▸ Instructions for the task
Line by line, print the records exactly, and keep images out of the copy.

▸ Excerpted records
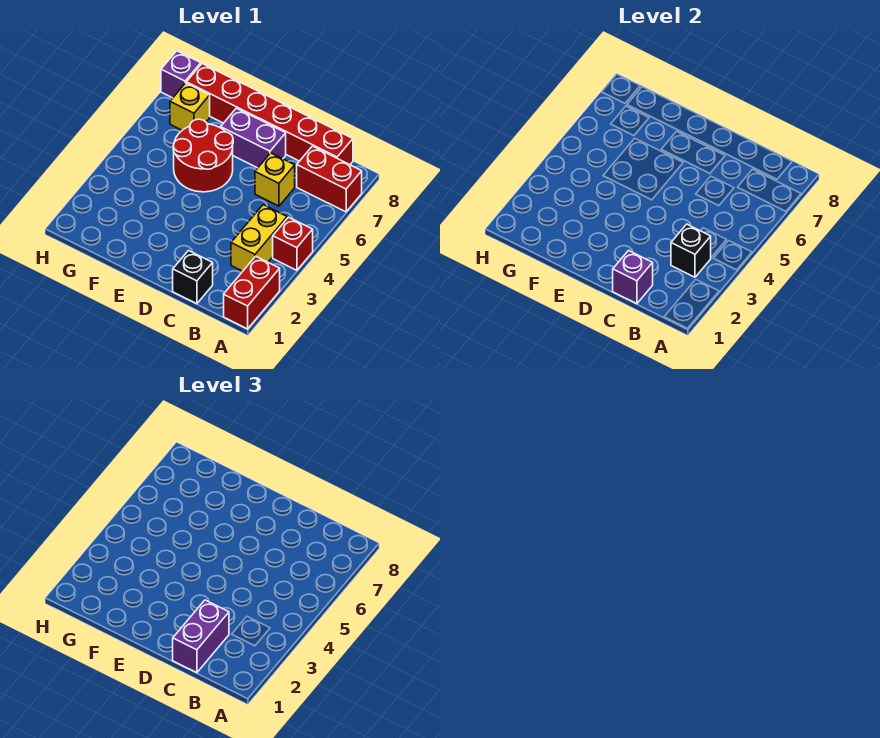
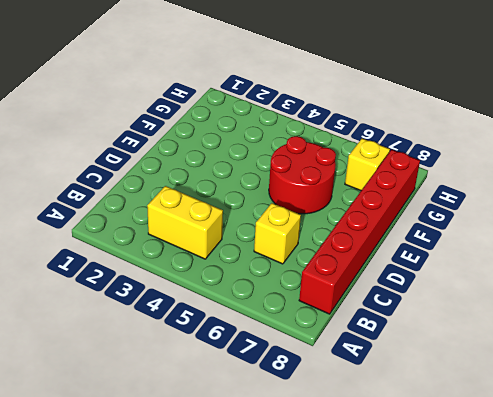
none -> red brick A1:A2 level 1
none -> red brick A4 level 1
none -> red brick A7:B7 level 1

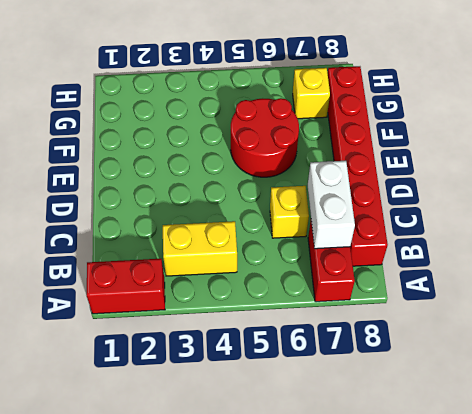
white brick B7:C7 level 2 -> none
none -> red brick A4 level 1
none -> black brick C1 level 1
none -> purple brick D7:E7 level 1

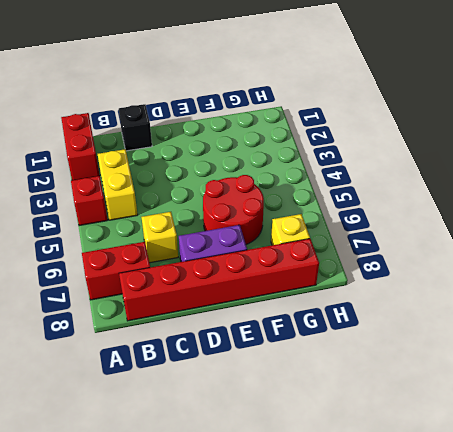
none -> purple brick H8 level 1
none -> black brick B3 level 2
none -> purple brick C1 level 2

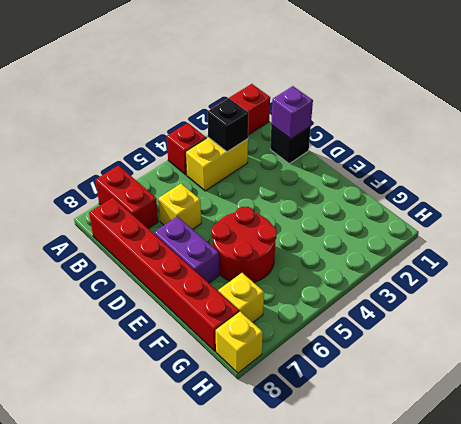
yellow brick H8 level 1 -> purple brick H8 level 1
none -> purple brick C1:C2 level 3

▸ Solution for this exercise
none -> red brick A1:A2 level 1
none -> red brick A4 level 1
none -> red brick A7:B7 level 1

white brick B7:C7 level 2 -> none
none -> red brick A4 level 1
none -> black brick C1 level 1
none -> purple brick D7:E7 level 1

none -> purple brick H8 level 1
none -> black brick B3 level 2
none -> purple brick C1 level 2

yellow brick H8 level 1 -> purple brick H8 level 1
none -> purple brick C1:C2 level 3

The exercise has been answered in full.